(Object correspondence data)
= Beginning of Section =

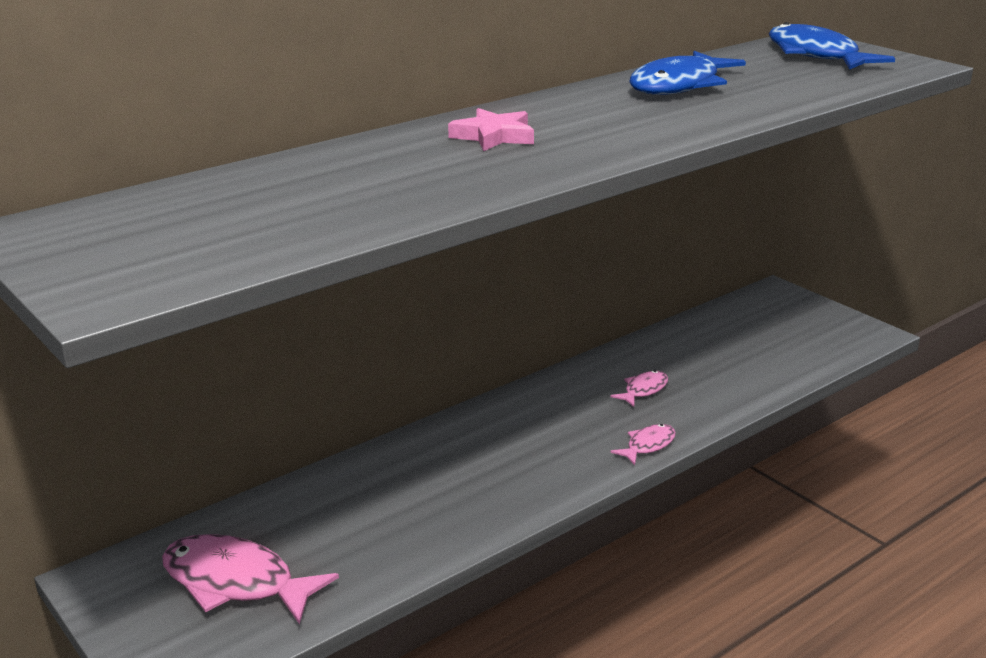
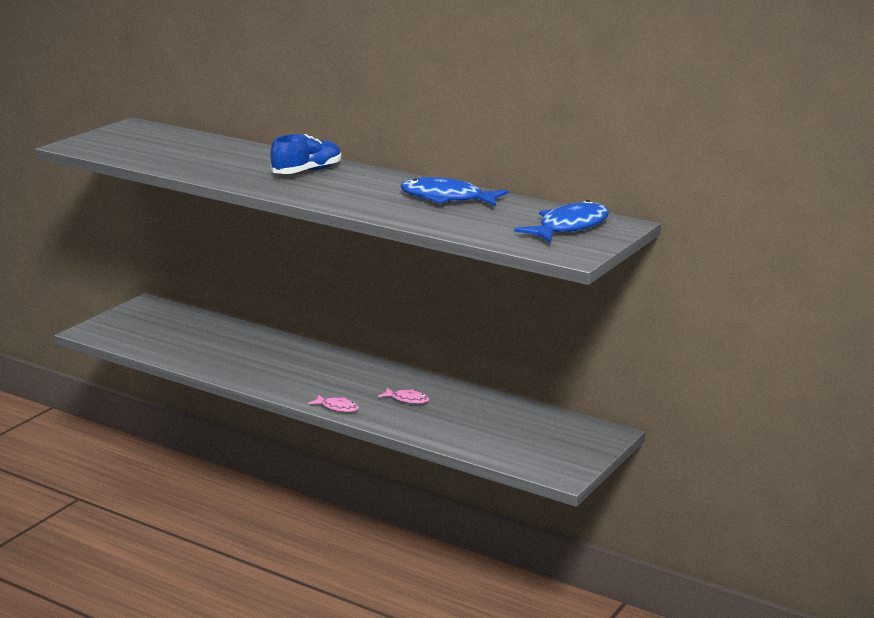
camera: 70 degrees right, 5 degrees down
(236, 582) = (156, 330): pink fish -> none
(493, 136) = (307, 172): pink star -> blue shoe

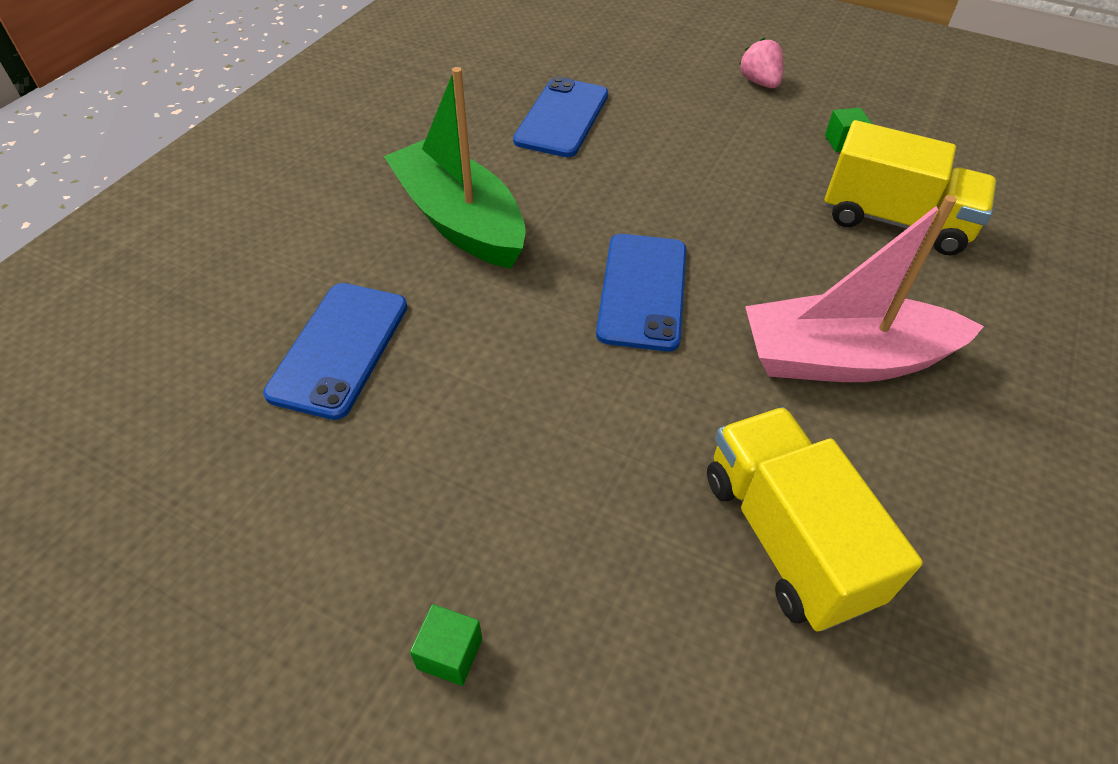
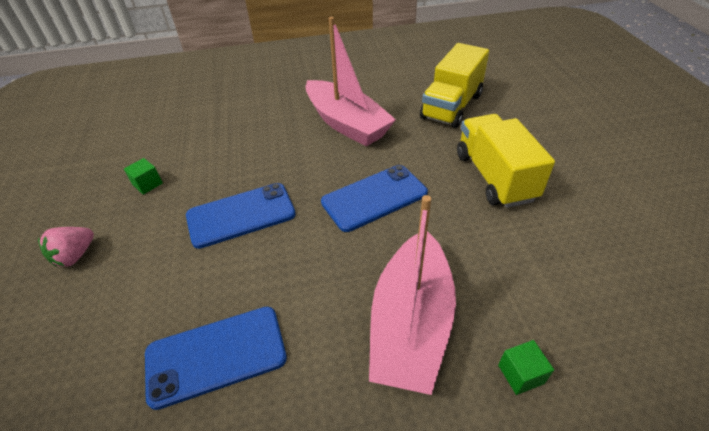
camera: 125 degrees left, 5 degrees down
(339, 349) = (575, 292): blue phone -> blue phone (241, 215)
(449, 653) = (604, 150): green cube -> green cube (520, 374)
(459, 221) = (411, 323): green boat -> pink boat
(894, 221) = (223, 141): yellow truck -> yellow truck (494, 177)

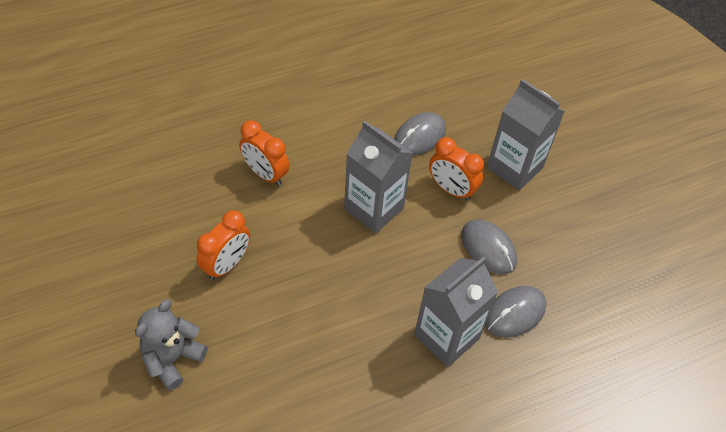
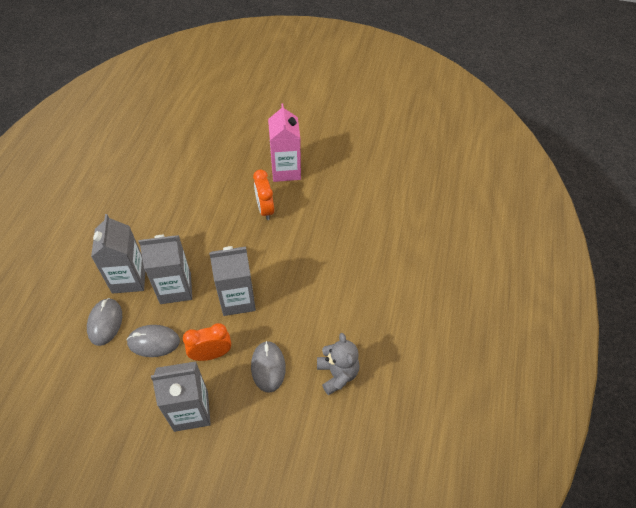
camera: 130 degrees right, 0 degrees up
(138, 285) = (286, 170): none -> pink carton
(172, 359) = (233, 164): grey teddy bear -> grey teddy bear (337, 374)
(265, 174) = (311, 259): orange clock -> none
(414, 277) = (175, 288): none -> grey carton

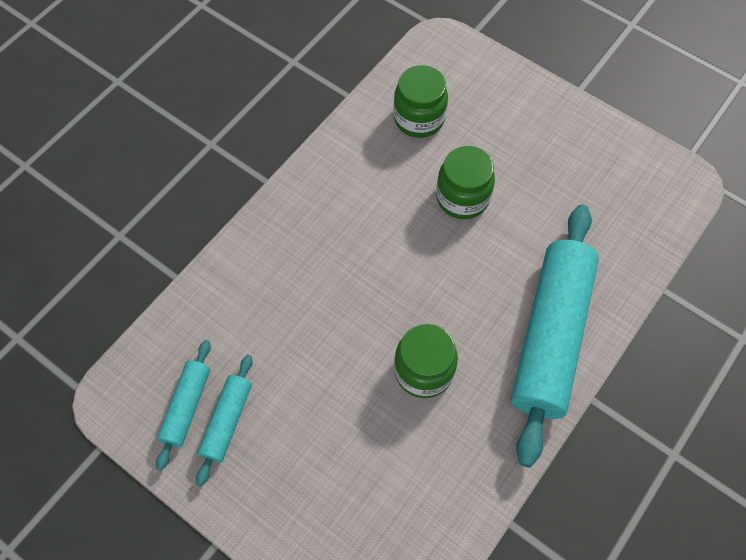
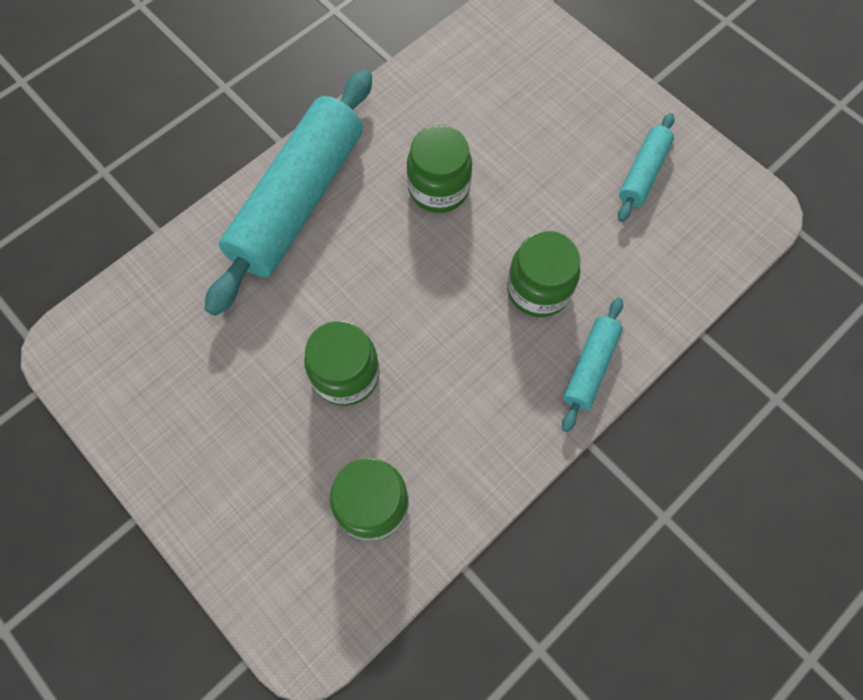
camera: 170 degrees left, 5 degrees up
(186, 406) = (684, 192): turquoise rolling pin -> turquoise rolling pin (590, 367)
(318, 289) = (538, 289): none -> green jar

= End of Section =

§ **EXERCISE REQUIREMENTS**: Write the lines above out again exactly, excluding every picture.

§ **RESULT OF THIS EXERCISE**:
camera: 70 degrees right, 5 degrees down
(236, 582) = (156, 330): pink fish -> none
(493, 136) = (307, 172): pink star -> blue shoe

camera: 125 degrees left, 5 degrees down
(339, 349) = (575, 292): blue phone -> blue phone (241, 215)
(449, 653) = (604, 150): green cube -> green cube (520, 374)
(459, 221) = (411, 323): green boat -> pink boat
(894, 221) = (223, 141): yellow truck -> yellow truck (494, 177)

camera: 130 degrees right, 0 degrees up
(138, 285) = (286, 170): none -> pink carton
(172, 359) = (233, 164): grey teddy bear -> grey teddy bear (337, 374)
(265, 174) = (311, 259): orange clock -> none
(414, 277) = (175, 288): none -> grey carton

camera: 170 degrees left, 5 degrees up
(186, 406) = (684, 192): turquoise rolling pin -> turquoise rolling pin (590, 367)
(318, 289) = (538, 289): none -> green jar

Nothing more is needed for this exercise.